WORK ORDER — Find the string "brown" in the listing and report every line that has it.

• • • • • • •

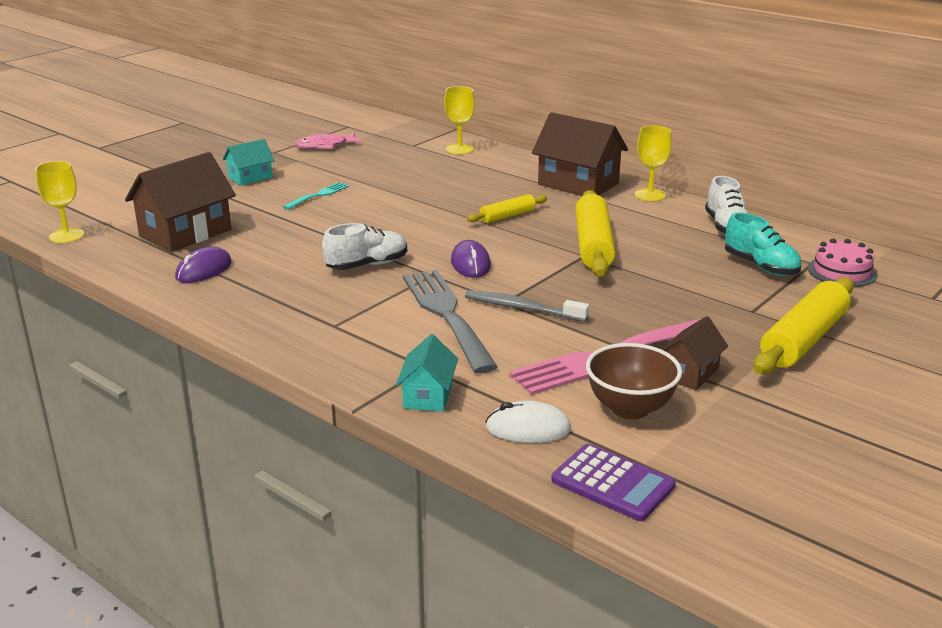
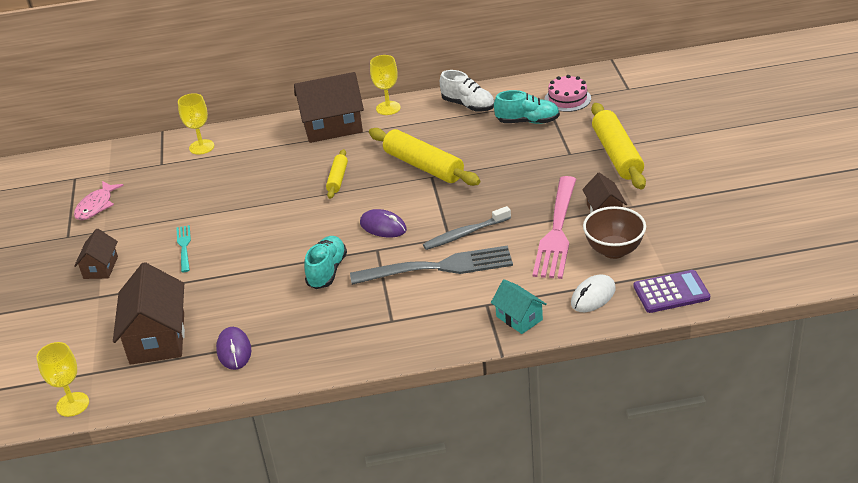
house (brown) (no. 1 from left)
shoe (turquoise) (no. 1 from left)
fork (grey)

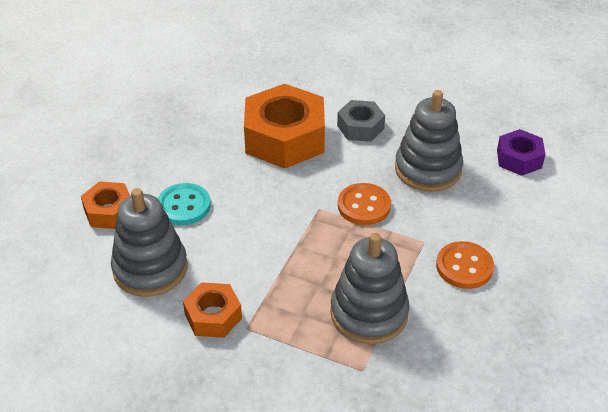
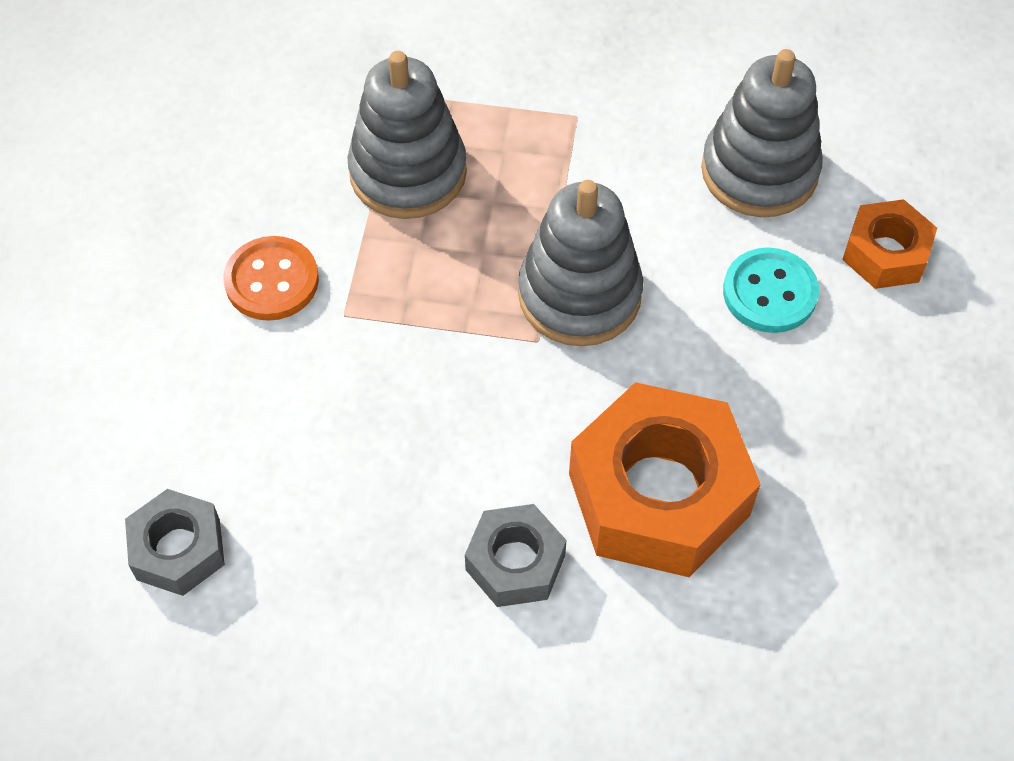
nut (orange) (no. 2 from left in the first image)
button (orange) (no. 1 from left in the first image)
stacking toy (grey) (no. 2 from left)
nut (grey) (no. 1 from left)

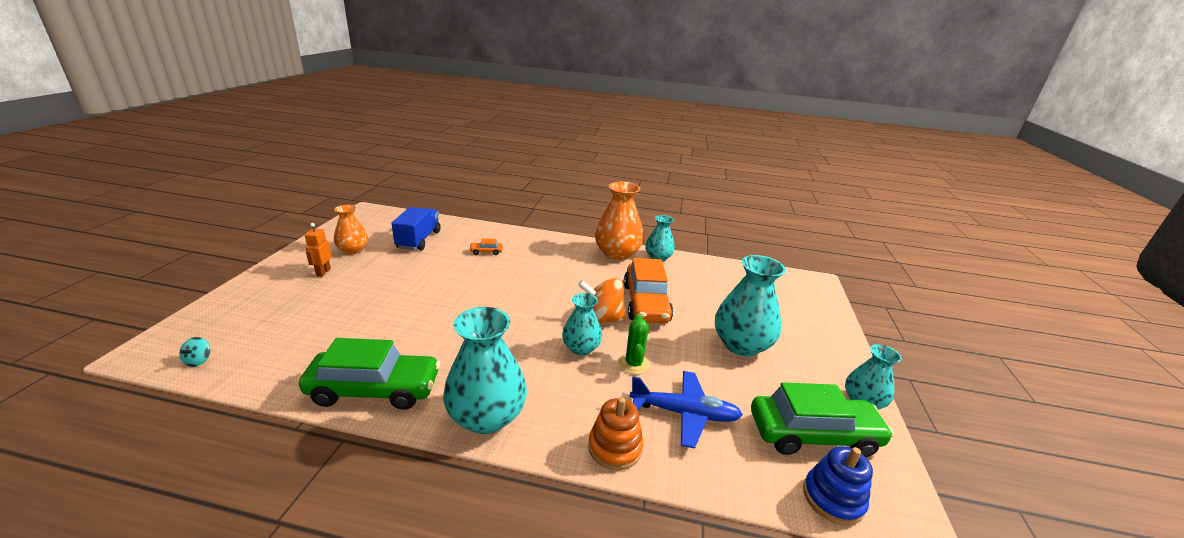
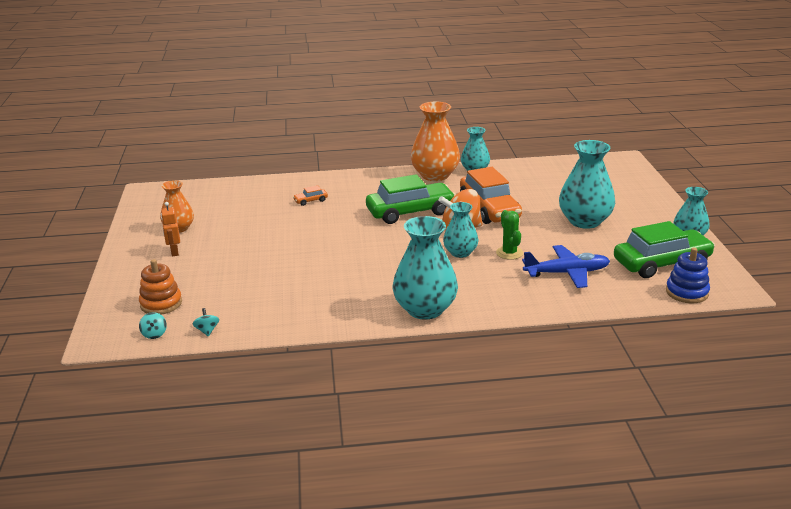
car (green) (no. 1 from left)
truck (blue)
stacking toy (orange)
spinning top (turquoise) (no. 2 from left)

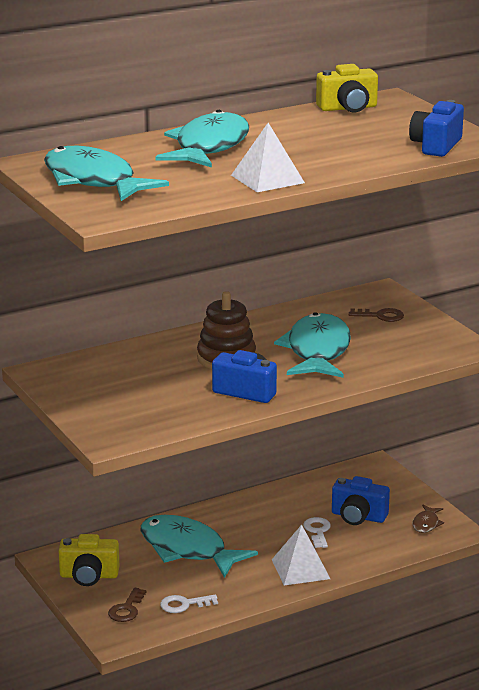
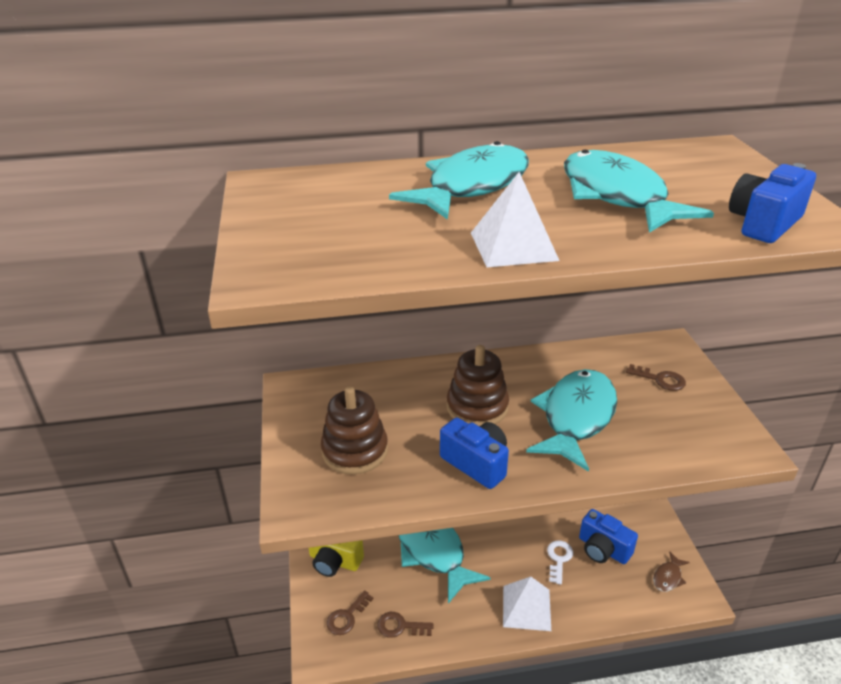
fish (turquoise) (no. 4 from left)
key (brown) (no. 2 from left)
camera (yellow) (no. 2 from left in the first image)
stacking toy (brown) (no. 1 from left)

• • • • • • •

REPLY —
house (brown) (no. 1 from left)
key (brown) (no. 2 from left)
stacking toy (brown) (no. 1 from left)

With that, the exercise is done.